Given data:
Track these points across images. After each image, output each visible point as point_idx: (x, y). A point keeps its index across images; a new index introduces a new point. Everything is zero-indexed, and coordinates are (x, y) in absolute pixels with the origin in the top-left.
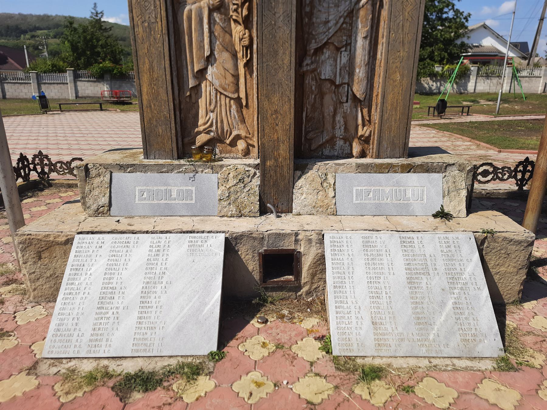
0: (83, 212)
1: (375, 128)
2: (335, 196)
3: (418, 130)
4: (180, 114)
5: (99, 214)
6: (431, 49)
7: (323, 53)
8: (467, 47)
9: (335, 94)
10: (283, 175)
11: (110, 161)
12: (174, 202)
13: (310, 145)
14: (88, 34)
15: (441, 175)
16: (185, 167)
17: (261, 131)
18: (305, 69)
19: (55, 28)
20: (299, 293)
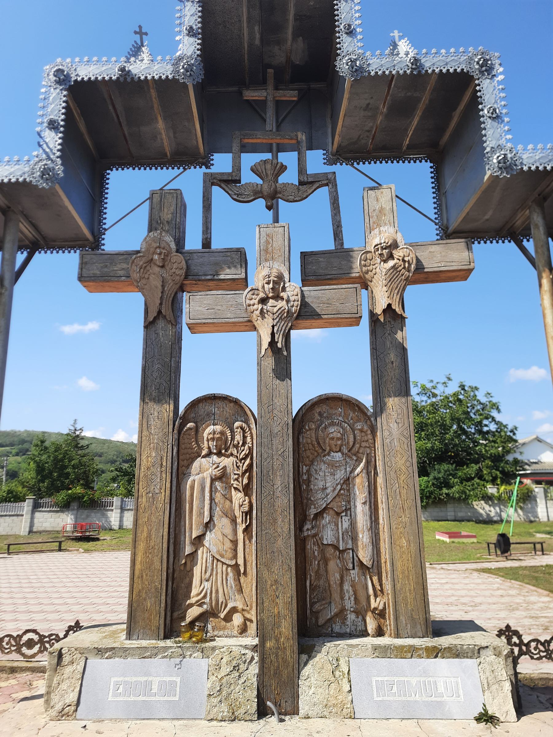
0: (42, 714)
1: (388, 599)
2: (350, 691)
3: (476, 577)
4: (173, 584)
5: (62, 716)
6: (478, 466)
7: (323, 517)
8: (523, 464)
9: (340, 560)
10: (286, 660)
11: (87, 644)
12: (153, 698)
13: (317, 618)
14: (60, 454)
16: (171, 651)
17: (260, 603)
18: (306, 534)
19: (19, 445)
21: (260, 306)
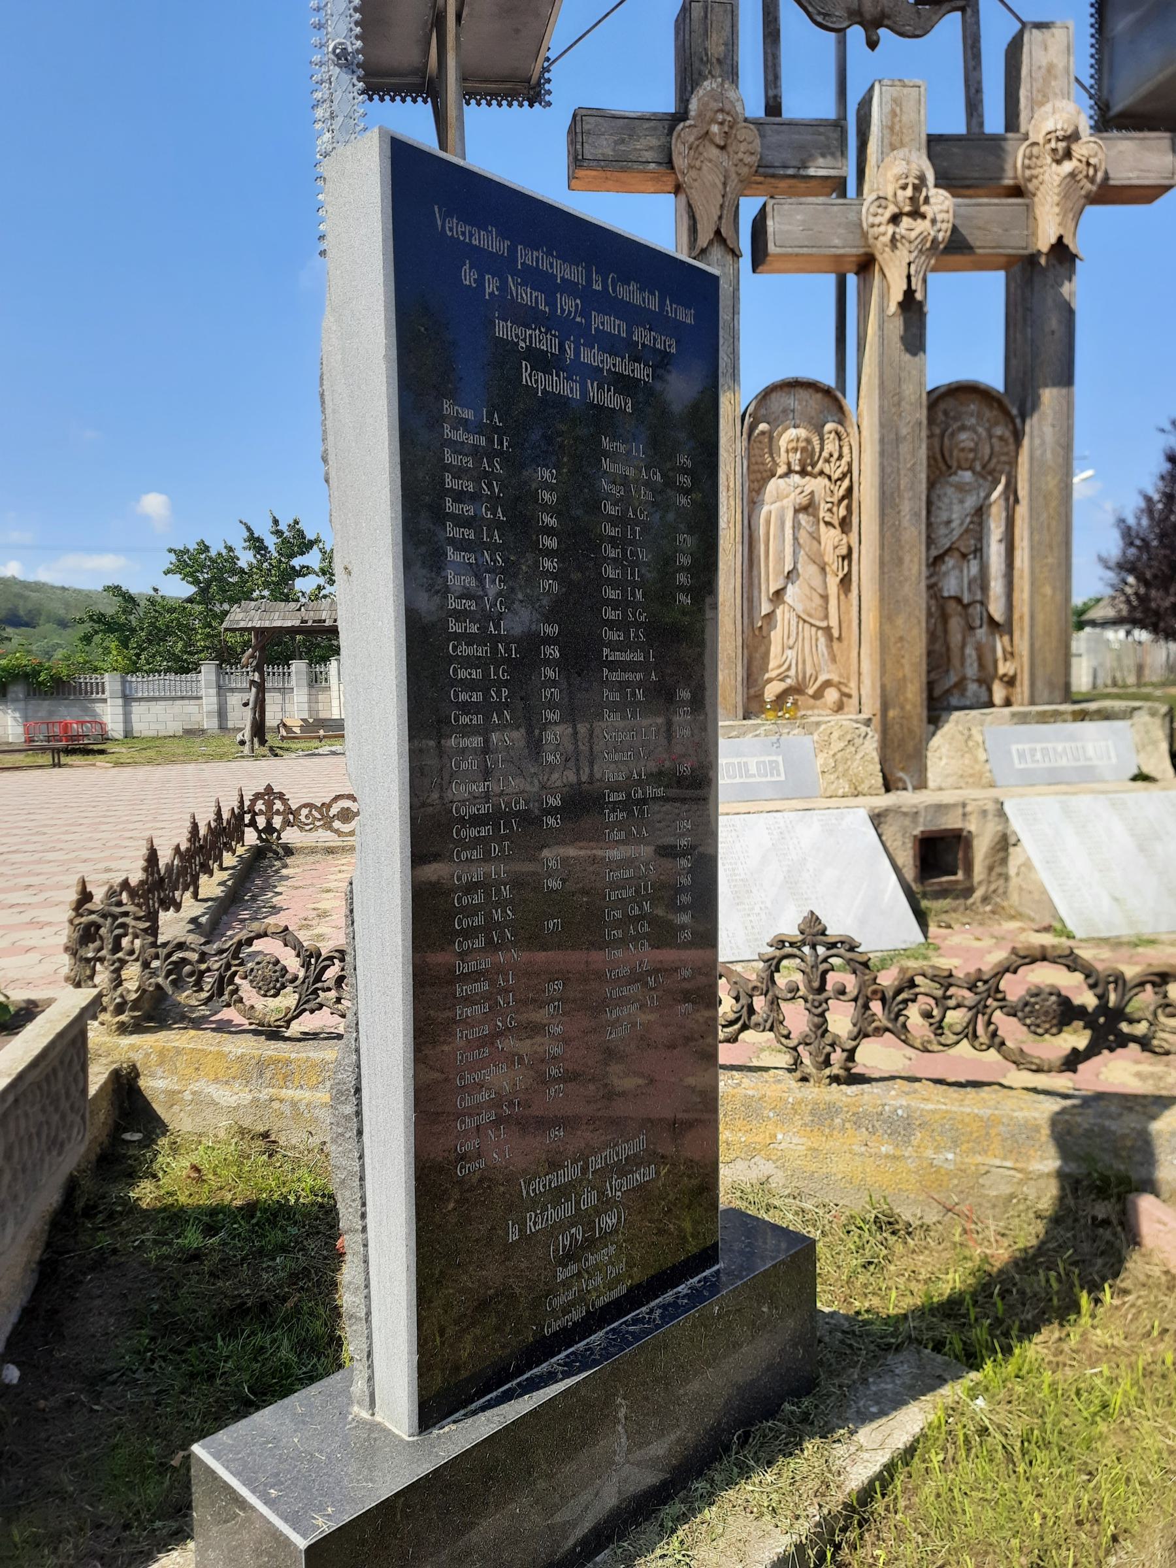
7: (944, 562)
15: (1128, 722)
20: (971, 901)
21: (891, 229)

What to do:
Copy out the data above line for line, leaving out the picture markers.

Written response:
Track these points across images. After each image, output each visible point as point_idx: (x, y). A point keeps its index across images; a new index introduces a new point. Everything is zero-indexed, and coordinates are (x, y) in absolute pixels with the origin in the top-left.
0: (83, 212)
1: (375, 128)
2: (335, 196)
3: (418, 130)
4: (180, 114)
5: (99, 214)
6: (431, 49)
7: (323, 53)
8: (467, 47)
9: (335, 94)
10: (283, 175)
11: (110, 161)
12: (174, 202)
13: (310, 145)
14: (88, 34)
15: (441, 175)
16: (185, 167)
17: (261, 131)
18: (305, 69)
19: (55, 28)
20: (299, 293)
0: (42, 714)
1: (388, 599)
2: (350, 691)
3: (476, 577)
4: (173, 584)
5: (62, 716)
6: (478, 466)
7: (323, 517)
8: (523, 464)
9: (340, 560)
10: (286, 660)
11: (87, 644)
12: (153, 698)
13: (317, 618)
14: (60, 454)
16: (171, 651)
17: (260, 603)
18: (306, 534)
19: (19, 445)
21: (260, 306)
7: (944, 562)
15: (1128, 722)
20: (971, 901)
21: (891, 229)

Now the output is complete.